Data excerpts

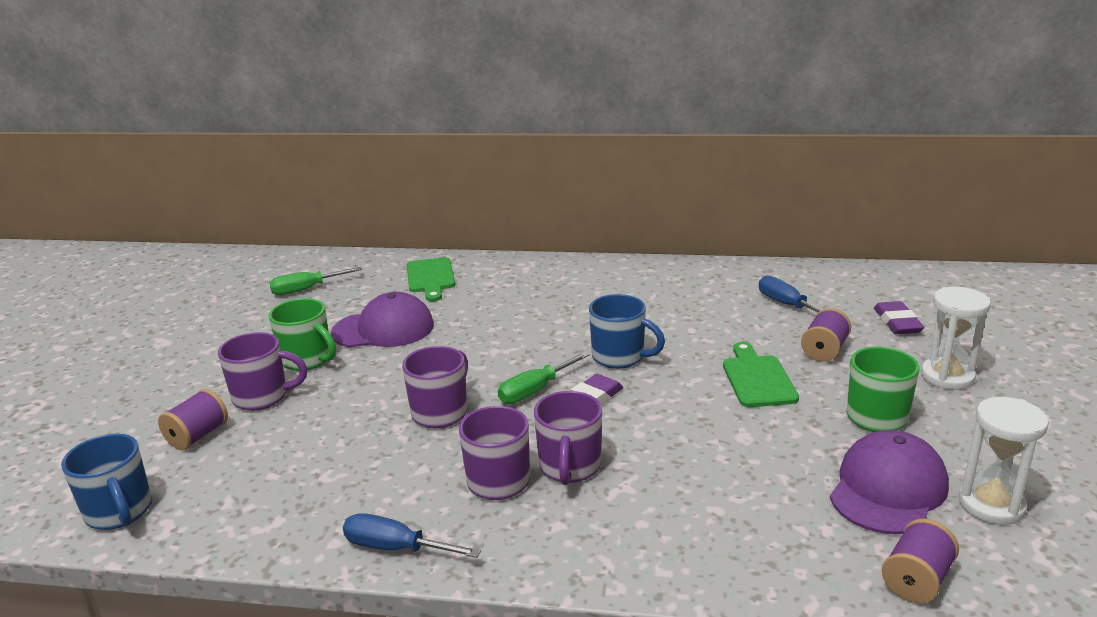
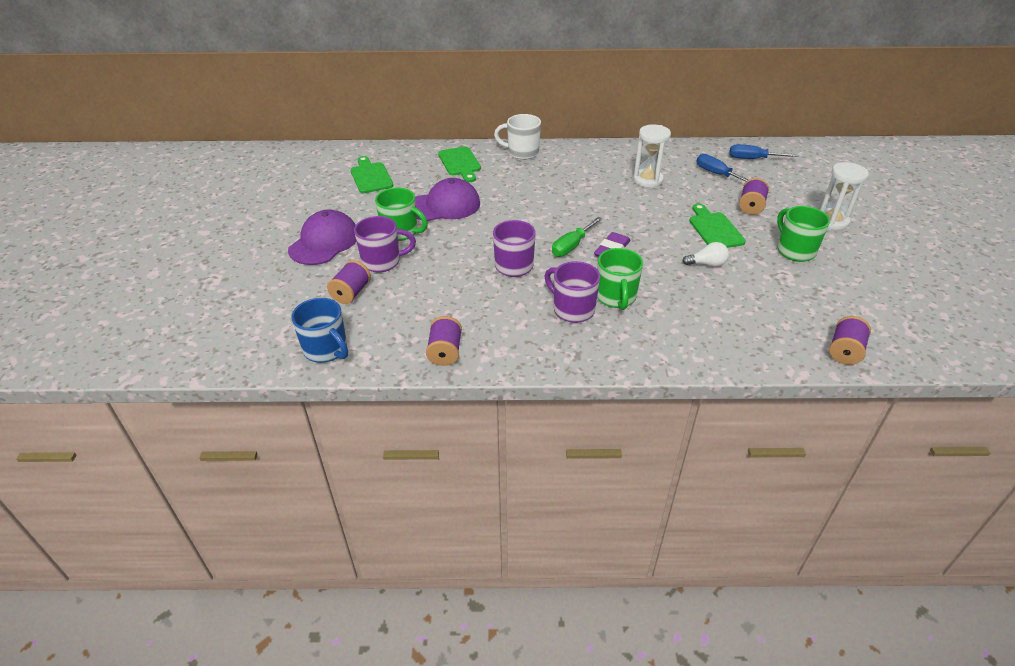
camera: 10 degrees left, 15 degrees up
green screwdriver [270,267,362,295] -> green cutting board [350,156,393,193]
blue screwdriver [343,513,481,558] -> blue screwdriver moved to [729,144,799,159]
purple mug [534,391,602,485] -> green mug [597,248,643,310]
blue mug [589,294,665,369] -> none
purple cap [830,430,949,534] -> purple cap moved to [288,210,357,265]
purple eraser [874,301,924,334] -> none
white hourglass [959,397,1049,525] -> white hourglass moved to [633,124,671,188]
none -> purple spool [426,316,462,366]
none -> white mug [494,114,541,160]
none -> white light bulb [682,242,729,267]

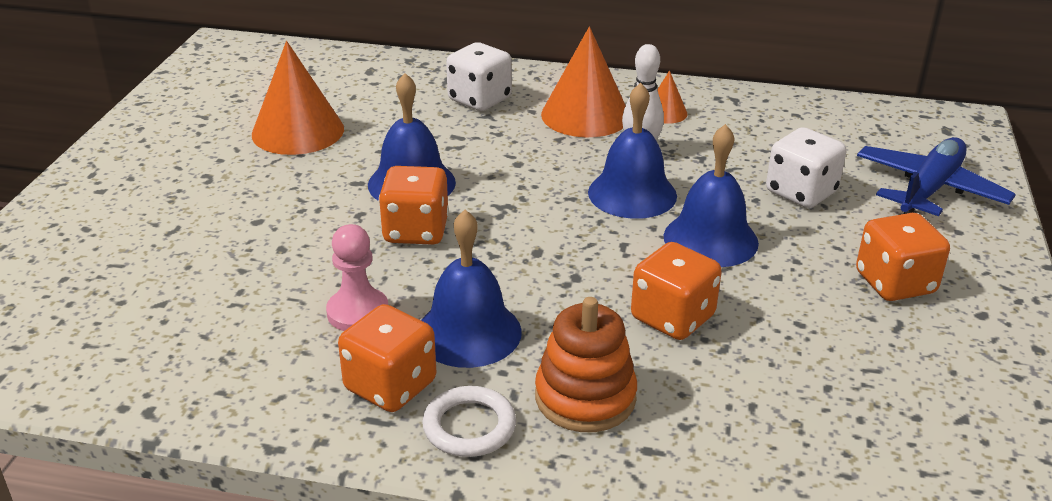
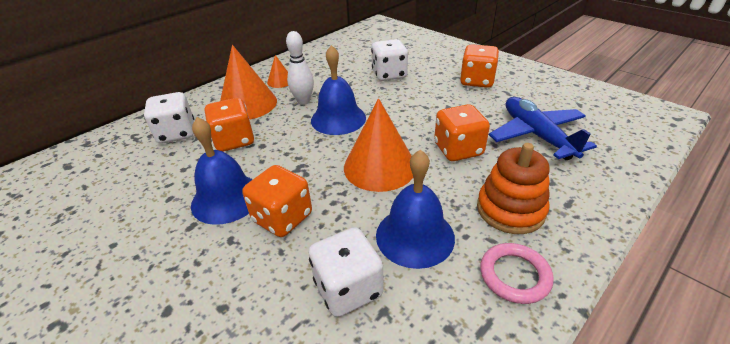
camera: 55 degrees left, 5 degrees up
orange cone [252,41,344,155] -> orange cone moved to [344,98,413,192]
pink pawn [326,224,388,331] -> white dice [308,227,384,317]
orange dice [338,304,436,412] -> orange dice moved to [204,98,254,152]
white ring [422,386,516,457] -> pink ring [480,243,554,304]
blue bell [664,124,759,267] -> none
blue plane [857,137,1016,216] -> blue plane moved to [489,97,597,160]

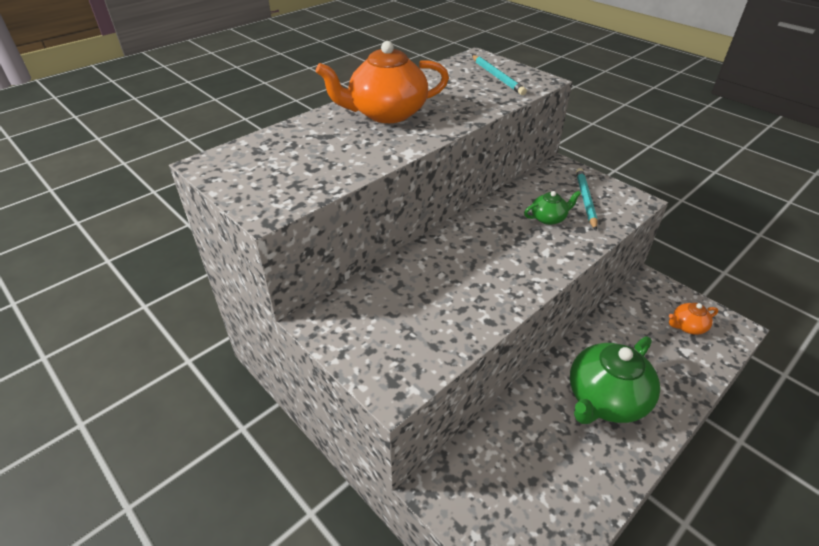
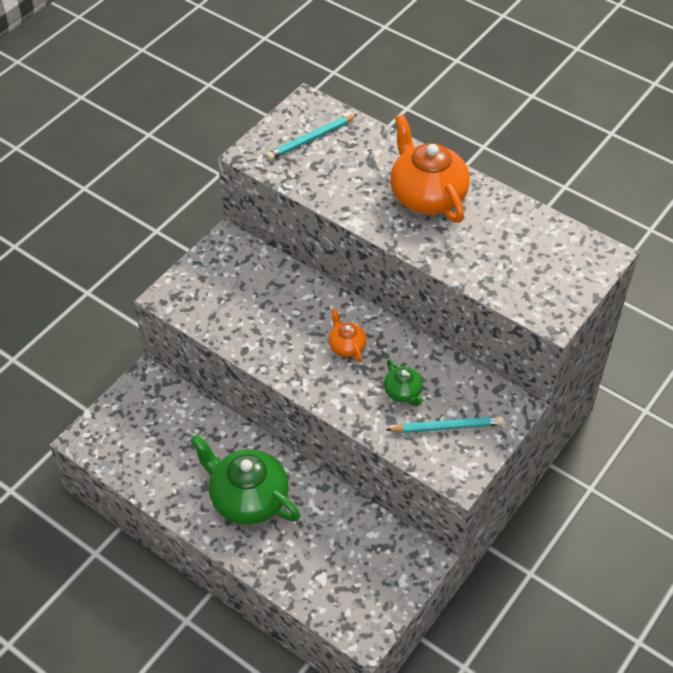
camera: 80 degrees right, 10 degrees up
turquoise pencil [472,55,527,95] -> turquoise pencil moved to [266,114,358,160]
orange teapot [669,303,718,335] -> orange teapot moved to [329,308,367,362]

■ Exercise aim
Output exactly the lines from the first line of the records through the line containing "purple mug [534,391,602,485]". Leave out every picture.

■ Answer to the exercise
camera: 10 degrees left, 15 degrees up
green screwdriver [270,267,362,295] -> green cutting board [350,156,393,193]
blue screwdriver [343,513,481,558] -> blue screwdriver moved to [729,144,799,159]
purple mug [534,391,602,485] -> green mug [597,248,643,310]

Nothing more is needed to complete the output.